Beneath this instruction is a listing; print exactly the lines in it starting at the line that contains "green traffic cone: 8 -> 12" and going through the line that contains "orange pot: 15 -> 12".

++++ Records supplied

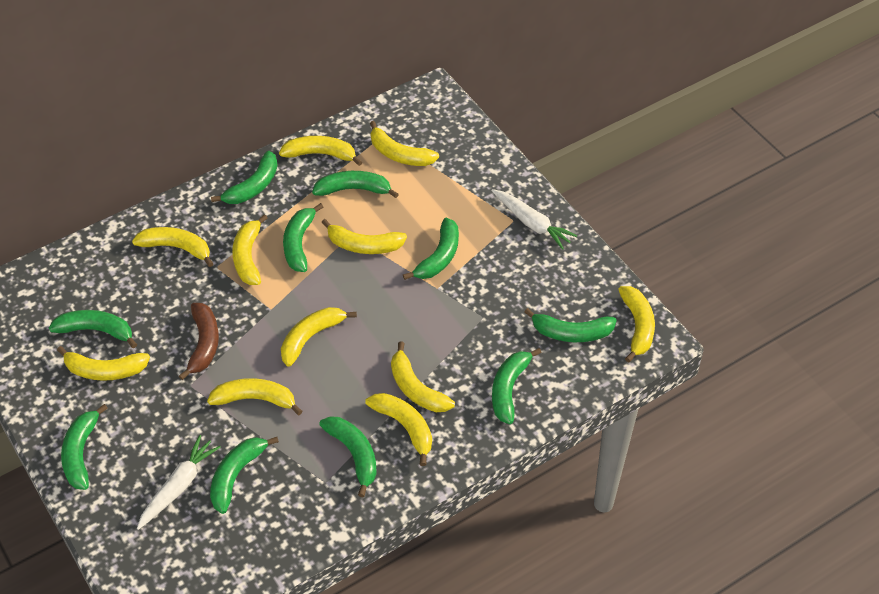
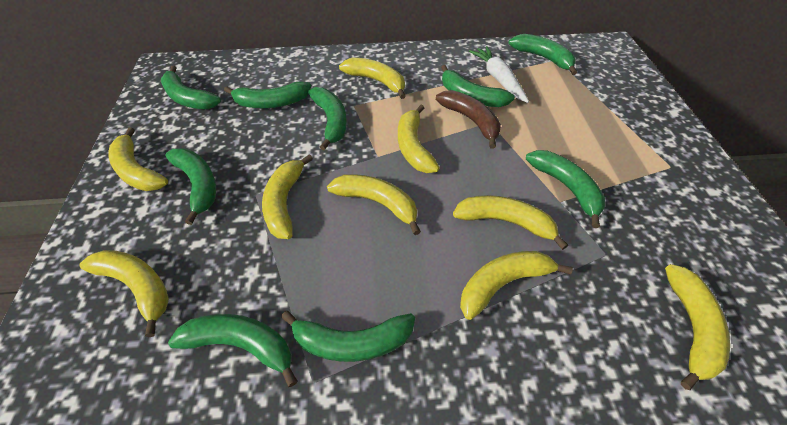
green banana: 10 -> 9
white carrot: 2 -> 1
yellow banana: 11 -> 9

++++++++
++++ Records supplied

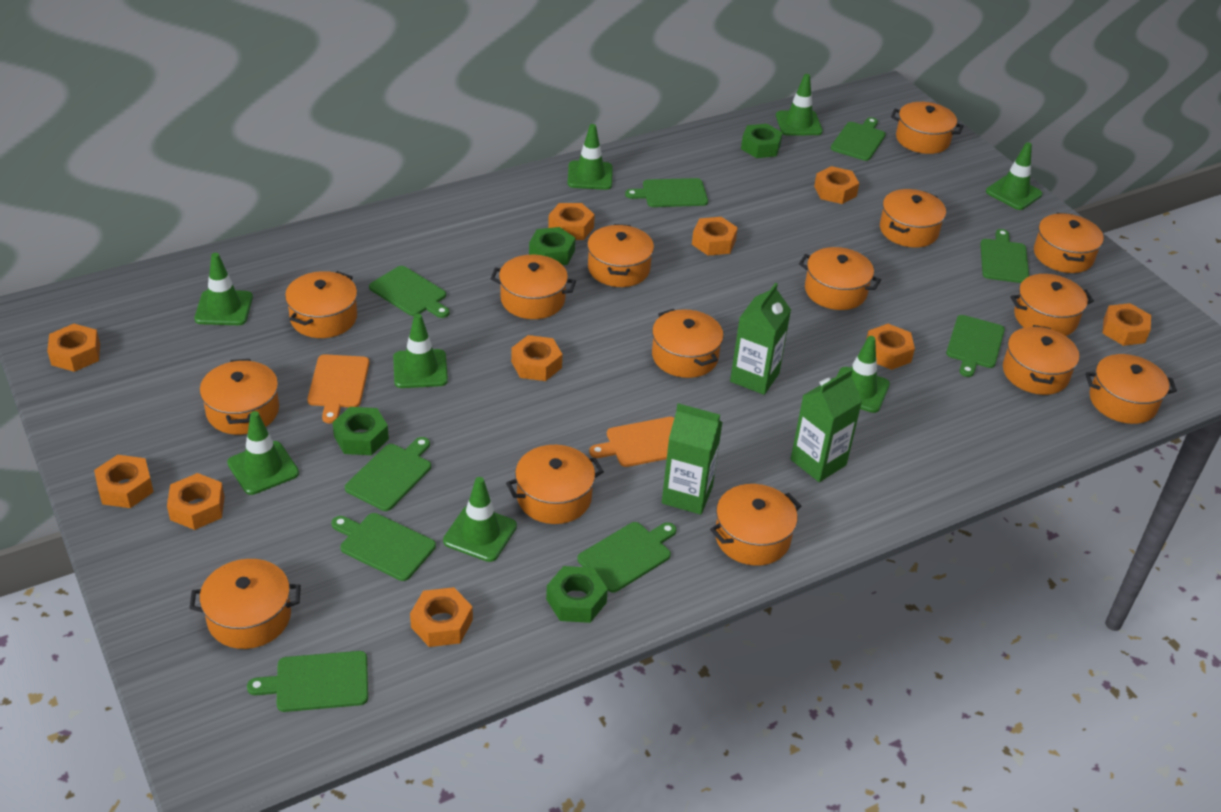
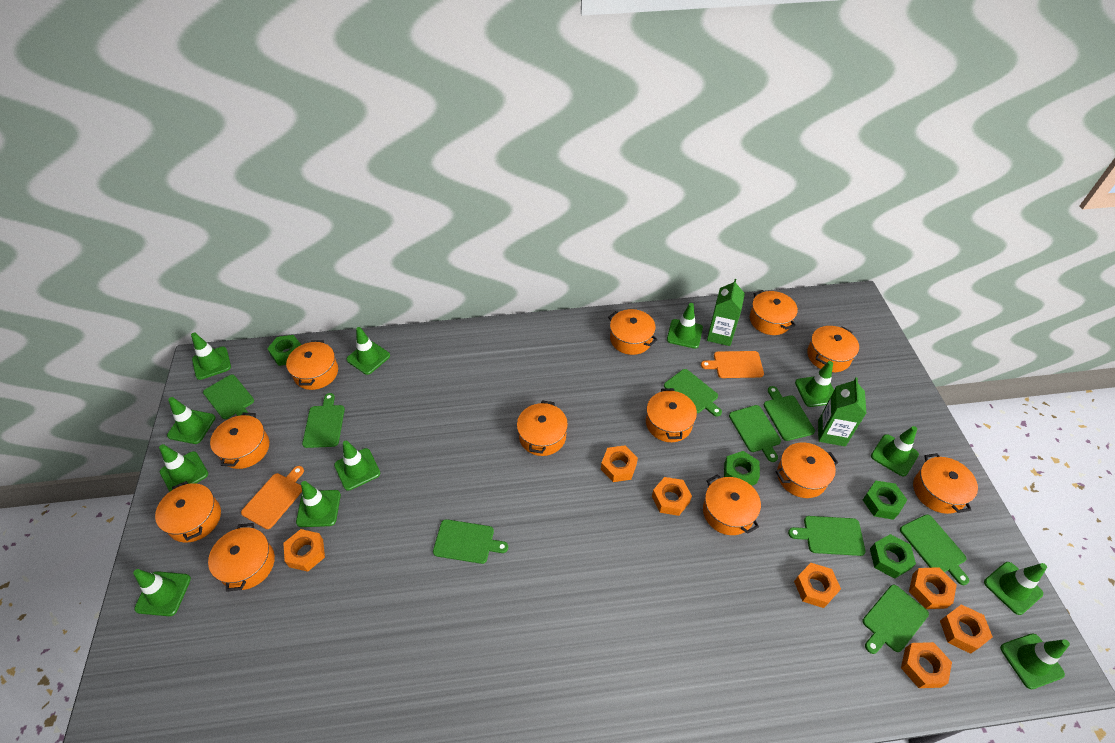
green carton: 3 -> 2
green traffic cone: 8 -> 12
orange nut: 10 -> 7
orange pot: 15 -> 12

++++++++

- [Expected output]:
green traffic cone: 8 -> 12
orange nut: 10 -> 7
orange pot: 15 -> 12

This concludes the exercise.